Look below for the line holding "camera: 25 degrees right, 15 degrees up" and the line holding "(503, 159) = (451, 283): green". Repeat those two and everything between, exactly.
** Opening GIVEN RECORDS block **
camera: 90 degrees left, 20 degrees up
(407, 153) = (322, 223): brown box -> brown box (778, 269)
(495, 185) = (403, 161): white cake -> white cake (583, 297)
** Closing GIVEN RECORDS block **
** Opening GIVEN RECORDS block **
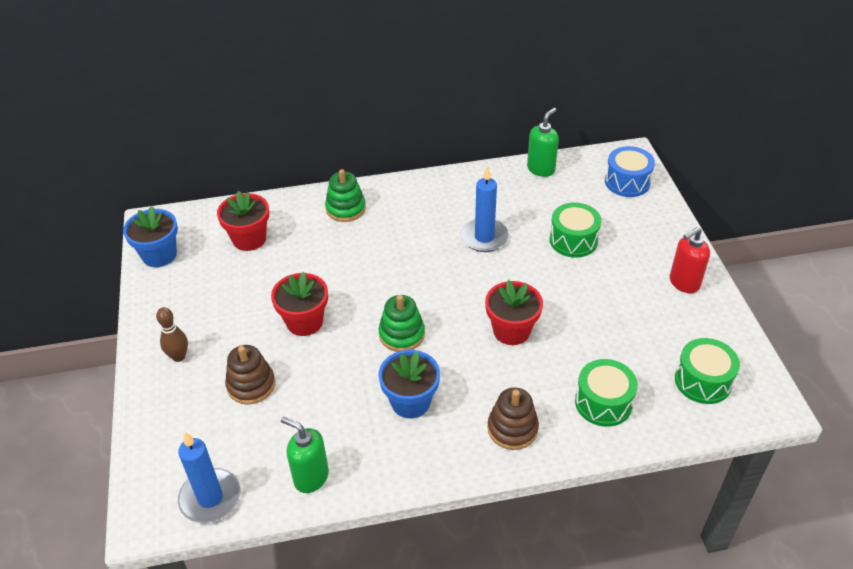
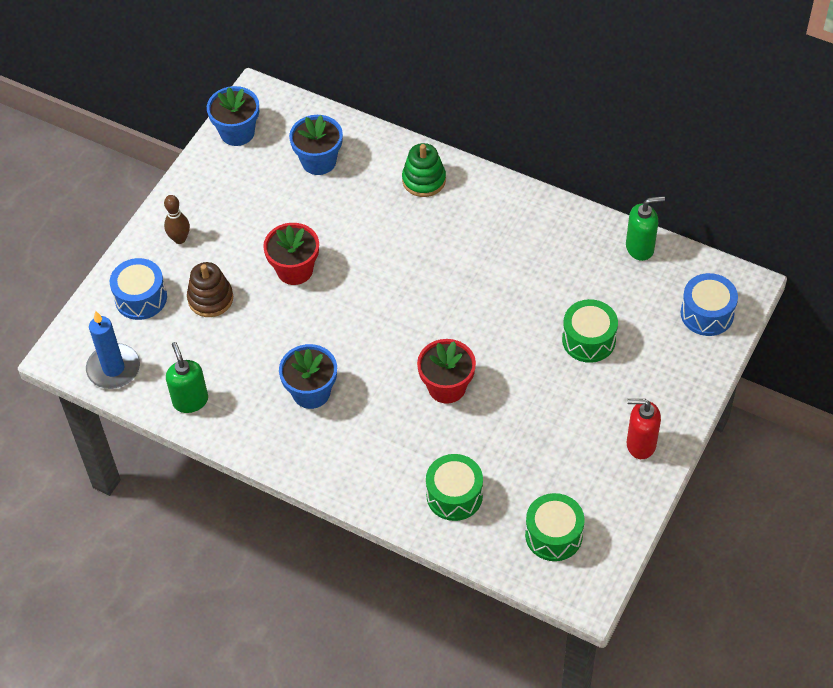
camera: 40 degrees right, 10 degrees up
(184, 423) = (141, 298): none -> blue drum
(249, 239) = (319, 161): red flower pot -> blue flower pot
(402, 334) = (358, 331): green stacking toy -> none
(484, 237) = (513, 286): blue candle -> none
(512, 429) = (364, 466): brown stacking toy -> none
** Closing GIVEN RECORDS block **
** Opening GIVEN RECORDS block **
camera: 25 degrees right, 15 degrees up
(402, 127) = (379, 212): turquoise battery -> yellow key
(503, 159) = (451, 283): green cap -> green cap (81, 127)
** Closing GIVEN RECORDS block **
- **OUTPUT OF THE TASK**:
camera: 25 degrees right, 15 degrees up
(402, 127) = (379, 212): turquoise battery -> yellow key
(503, 159) = (451, 283): green cap -> green cap (81, 127)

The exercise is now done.